• Exercise goal: The answer must be a word-for-word copy of the records below, with every picture left out.

Records supplied START

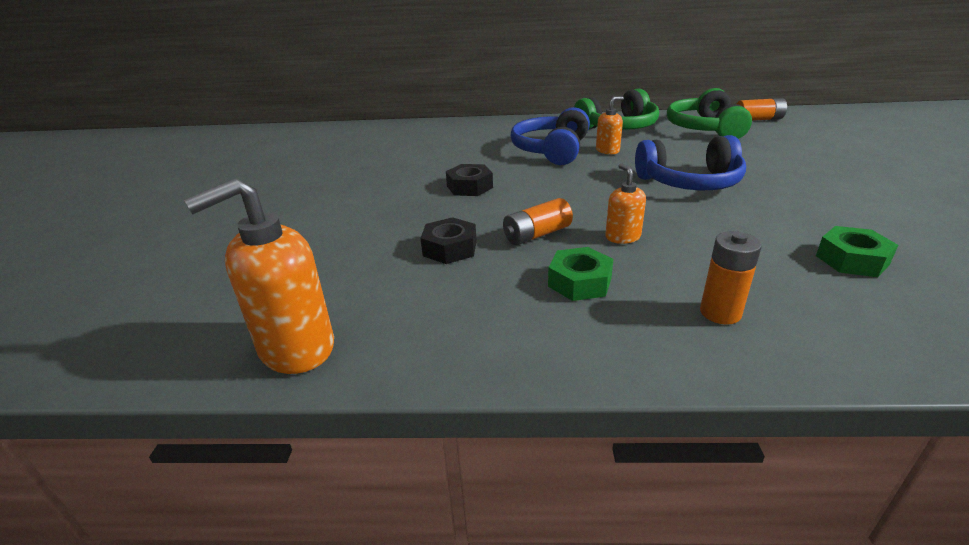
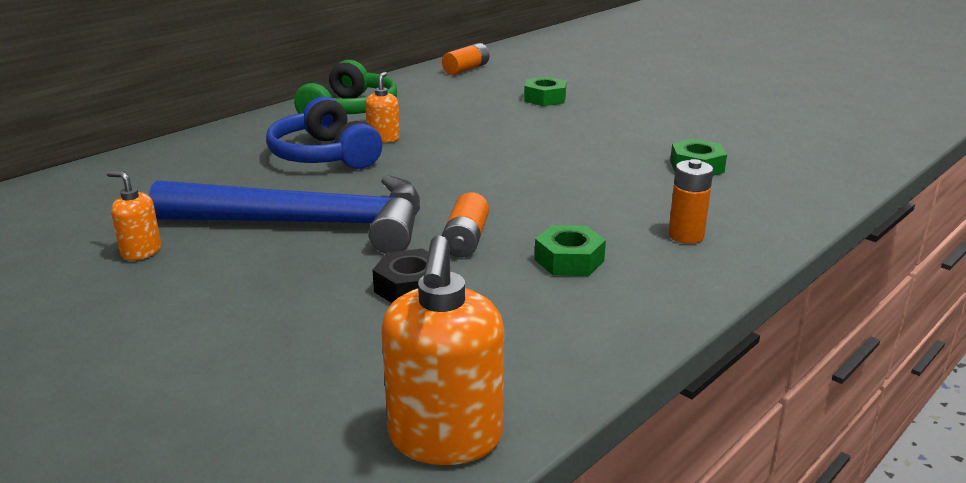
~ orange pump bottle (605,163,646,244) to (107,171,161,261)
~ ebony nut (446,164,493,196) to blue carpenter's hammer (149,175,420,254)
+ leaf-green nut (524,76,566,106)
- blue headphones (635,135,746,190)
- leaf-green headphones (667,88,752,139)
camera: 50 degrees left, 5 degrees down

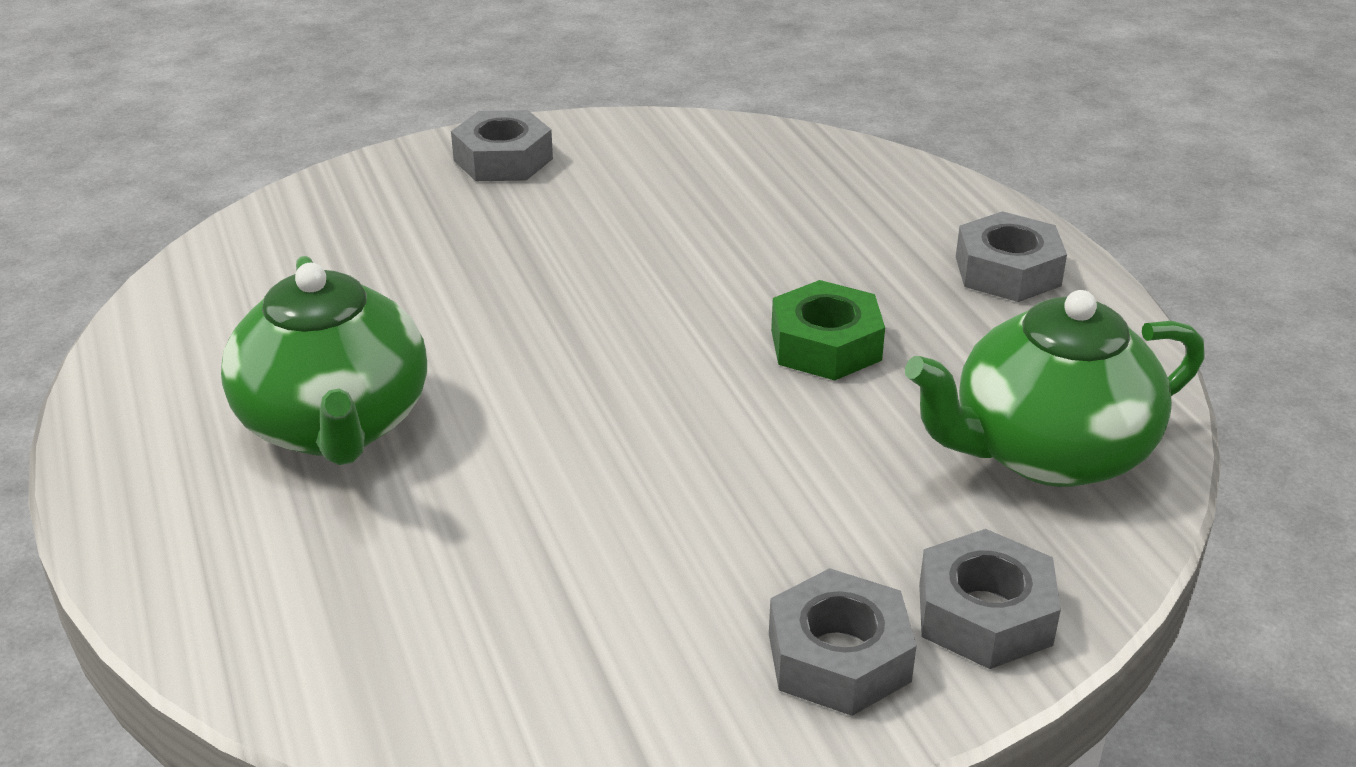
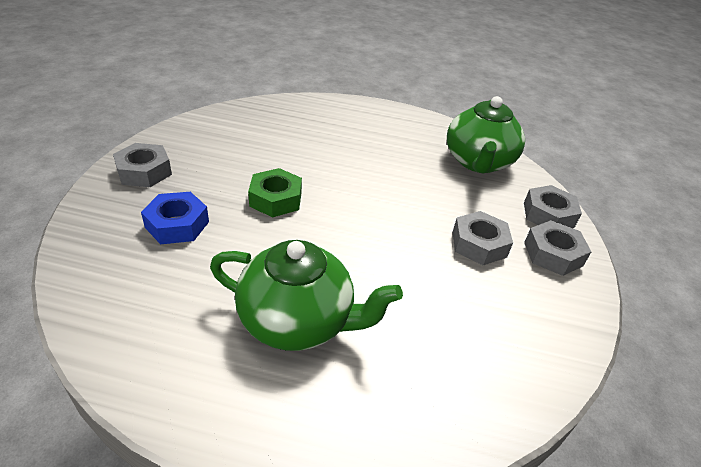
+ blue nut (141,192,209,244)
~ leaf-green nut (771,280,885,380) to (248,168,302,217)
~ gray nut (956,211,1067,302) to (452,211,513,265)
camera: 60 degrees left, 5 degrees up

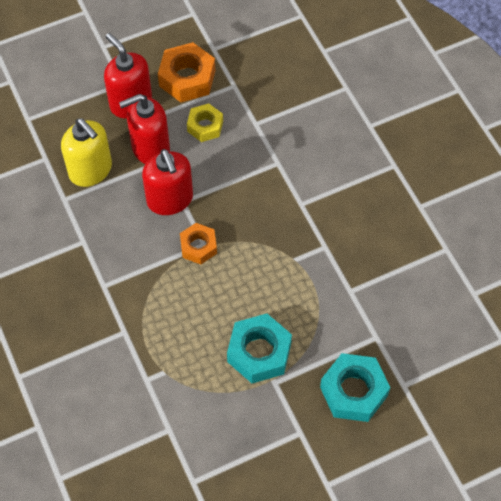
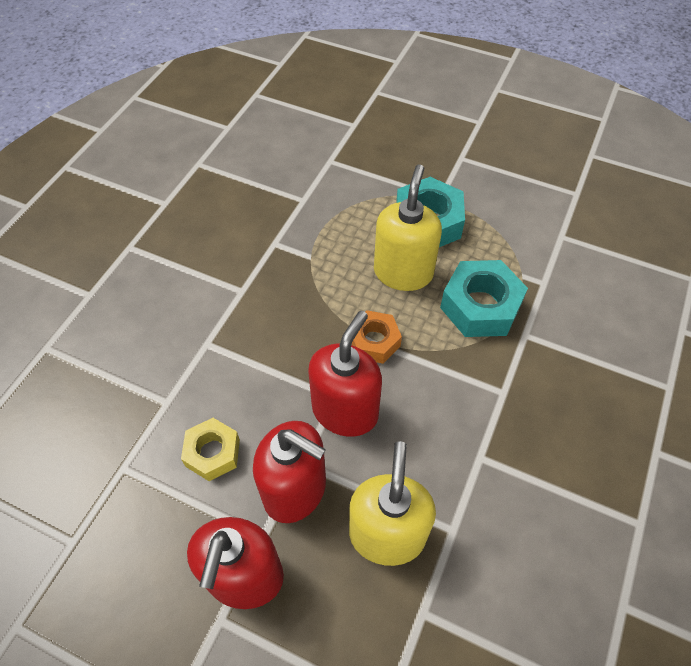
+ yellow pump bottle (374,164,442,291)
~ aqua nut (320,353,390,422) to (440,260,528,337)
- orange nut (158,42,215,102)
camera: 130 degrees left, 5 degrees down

Records supplied END

• Answer:
~ orange pump bottle (605,163,646,244) to (107,171,161,261)
~ ebony nut (446,164,493,196) to blue carpenter's hammer (149,175,420,254)
+ leaf-green nut (524,76,566,106)
- blue headphones (635,135,746,190)
- leaf-green headphones (667,88,752,139)
camera: 50 degrees left, 5 degrees down

+ blue nut (141,192,209,244)
~ leaf-green nut (771,280,885,380) to (248,168,302,217)
~ gray nut (956,211,1067,302) to (452,211,513,265)
camera: 60 degrees left, 5 degrees up

+ yellow pump bottle (374,164,442,291)
~ aqua nut (320,353,390,422) to (440,260,528,337)
- orange nut (158,42,215,102)
camera: 130 degrees left, 5 degrees down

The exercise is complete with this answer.